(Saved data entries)
## BEGIN
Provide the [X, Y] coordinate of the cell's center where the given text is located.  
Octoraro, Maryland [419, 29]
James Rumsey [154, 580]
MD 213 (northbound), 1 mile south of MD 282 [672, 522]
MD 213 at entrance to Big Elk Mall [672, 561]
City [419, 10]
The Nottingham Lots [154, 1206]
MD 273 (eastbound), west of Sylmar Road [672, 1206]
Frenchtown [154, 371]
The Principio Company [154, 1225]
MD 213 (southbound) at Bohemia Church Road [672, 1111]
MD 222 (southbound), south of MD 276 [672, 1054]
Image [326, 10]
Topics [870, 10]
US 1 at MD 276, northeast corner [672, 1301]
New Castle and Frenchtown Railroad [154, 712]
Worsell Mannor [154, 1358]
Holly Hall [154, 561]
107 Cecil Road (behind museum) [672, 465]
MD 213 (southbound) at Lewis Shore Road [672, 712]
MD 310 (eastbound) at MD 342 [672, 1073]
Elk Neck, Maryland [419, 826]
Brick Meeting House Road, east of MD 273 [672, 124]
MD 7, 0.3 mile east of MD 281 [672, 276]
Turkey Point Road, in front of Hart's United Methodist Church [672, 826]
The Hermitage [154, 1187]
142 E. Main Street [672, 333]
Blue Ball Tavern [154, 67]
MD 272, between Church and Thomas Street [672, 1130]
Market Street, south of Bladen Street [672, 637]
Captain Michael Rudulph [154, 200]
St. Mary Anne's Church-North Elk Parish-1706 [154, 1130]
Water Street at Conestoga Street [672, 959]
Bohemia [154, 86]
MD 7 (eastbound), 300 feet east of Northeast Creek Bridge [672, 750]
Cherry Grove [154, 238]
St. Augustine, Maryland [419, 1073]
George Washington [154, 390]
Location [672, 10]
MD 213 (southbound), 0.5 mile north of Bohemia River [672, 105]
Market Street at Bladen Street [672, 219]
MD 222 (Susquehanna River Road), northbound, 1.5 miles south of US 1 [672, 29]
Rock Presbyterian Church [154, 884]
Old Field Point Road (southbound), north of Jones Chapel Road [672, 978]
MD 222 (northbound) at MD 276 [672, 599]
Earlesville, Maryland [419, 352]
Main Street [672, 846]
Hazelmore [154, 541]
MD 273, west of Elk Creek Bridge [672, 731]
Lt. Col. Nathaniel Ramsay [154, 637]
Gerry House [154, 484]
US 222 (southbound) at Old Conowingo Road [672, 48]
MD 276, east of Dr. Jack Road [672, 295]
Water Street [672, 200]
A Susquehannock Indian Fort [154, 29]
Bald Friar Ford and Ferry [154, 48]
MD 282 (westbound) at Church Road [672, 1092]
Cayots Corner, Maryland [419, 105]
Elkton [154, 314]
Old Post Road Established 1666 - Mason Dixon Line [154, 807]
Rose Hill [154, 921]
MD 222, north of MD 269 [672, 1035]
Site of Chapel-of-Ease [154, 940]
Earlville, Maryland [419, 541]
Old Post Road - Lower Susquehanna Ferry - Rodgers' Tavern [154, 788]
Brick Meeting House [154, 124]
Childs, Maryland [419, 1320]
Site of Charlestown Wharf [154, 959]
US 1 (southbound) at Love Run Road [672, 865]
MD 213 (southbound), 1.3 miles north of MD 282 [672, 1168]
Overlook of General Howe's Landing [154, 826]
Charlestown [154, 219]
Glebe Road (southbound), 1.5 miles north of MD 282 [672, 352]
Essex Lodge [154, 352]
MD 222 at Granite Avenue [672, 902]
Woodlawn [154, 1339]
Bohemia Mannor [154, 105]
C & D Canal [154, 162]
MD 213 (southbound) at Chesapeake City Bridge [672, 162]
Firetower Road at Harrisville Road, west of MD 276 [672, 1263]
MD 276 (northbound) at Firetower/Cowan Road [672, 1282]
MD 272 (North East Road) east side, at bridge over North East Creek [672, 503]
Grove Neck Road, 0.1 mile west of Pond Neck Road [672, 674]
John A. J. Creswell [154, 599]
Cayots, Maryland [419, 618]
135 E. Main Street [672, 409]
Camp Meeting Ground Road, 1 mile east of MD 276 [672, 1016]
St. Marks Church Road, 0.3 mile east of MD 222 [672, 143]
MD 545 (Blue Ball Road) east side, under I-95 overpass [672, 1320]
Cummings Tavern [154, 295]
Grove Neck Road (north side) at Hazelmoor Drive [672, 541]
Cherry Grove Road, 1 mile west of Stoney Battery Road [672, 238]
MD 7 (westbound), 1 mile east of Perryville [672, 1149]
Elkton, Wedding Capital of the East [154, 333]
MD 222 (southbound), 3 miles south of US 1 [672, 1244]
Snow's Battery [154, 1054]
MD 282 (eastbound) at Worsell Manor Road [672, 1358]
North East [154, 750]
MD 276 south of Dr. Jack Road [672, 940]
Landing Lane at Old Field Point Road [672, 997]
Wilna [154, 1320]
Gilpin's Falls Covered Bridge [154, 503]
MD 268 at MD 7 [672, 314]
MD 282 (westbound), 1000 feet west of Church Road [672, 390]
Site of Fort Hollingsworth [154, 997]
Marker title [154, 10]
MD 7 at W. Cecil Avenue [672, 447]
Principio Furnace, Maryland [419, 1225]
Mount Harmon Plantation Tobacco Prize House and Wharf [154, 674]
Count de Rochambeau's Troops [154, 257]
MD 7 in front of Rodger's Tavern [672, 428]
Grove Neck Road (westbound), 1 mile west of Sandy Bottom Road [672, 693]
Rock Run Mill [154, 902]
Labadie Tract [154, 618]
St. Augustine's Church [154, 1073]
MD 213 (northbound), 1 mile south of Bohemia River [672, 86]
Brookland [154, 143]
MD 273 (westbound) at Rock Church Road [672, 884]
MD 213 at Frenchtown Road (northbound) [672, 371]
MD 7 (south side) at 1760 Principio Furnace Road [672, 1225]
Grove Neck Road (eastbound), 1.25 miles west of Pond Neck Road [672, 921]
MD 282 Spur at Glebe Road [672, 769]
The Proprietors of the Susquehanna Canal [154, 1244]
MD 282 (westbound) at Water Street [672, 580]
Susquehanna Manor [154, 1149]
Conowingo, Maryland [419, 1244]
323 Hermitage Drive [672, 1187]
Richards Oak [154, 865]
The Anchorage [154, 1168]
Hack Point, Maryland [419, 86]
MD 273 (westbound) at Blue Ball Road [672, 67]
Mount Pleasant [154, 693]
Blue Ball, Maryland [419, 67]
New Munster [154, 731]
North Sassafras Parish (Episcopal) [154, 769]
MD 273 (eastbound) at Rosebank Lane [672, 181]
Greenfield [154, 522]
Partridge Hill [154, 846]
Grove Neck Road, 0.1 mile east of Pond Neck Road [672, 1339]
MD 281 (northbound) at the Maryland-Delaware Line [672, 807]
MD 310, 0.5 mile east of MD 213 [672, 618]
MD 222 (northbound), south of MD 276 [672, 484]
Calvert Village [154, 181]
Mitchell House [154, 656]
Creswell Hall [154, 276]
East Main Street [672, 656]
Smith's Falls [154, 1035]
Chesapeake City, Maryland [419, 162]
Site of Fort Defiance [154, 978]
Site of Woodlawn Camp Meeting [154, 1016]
## END
YOUR OBJECTIVE:
Reproduce the entries verbatim, starting with the first line of the entries and going on through the line with "Frenchtown [154, 371]", including both ends.

TASK RESPONSE:
Provide the [X, Y] coordinate of the cell's center where the given text is located.  
Octoraro, Maryland [419, 29]
James Rumsey [154, 580]
MD 213 (northbound), 1 mile south of MD 282 [672, 522]
MD 213 at entrance to Big Elk Mall [672, 561]
City [419, 10]
The Nottingham Lots [154, 1206]
MD 273 (eastbound), west of Sylmar Road [672, 1206]
Frenchtown [154, 371]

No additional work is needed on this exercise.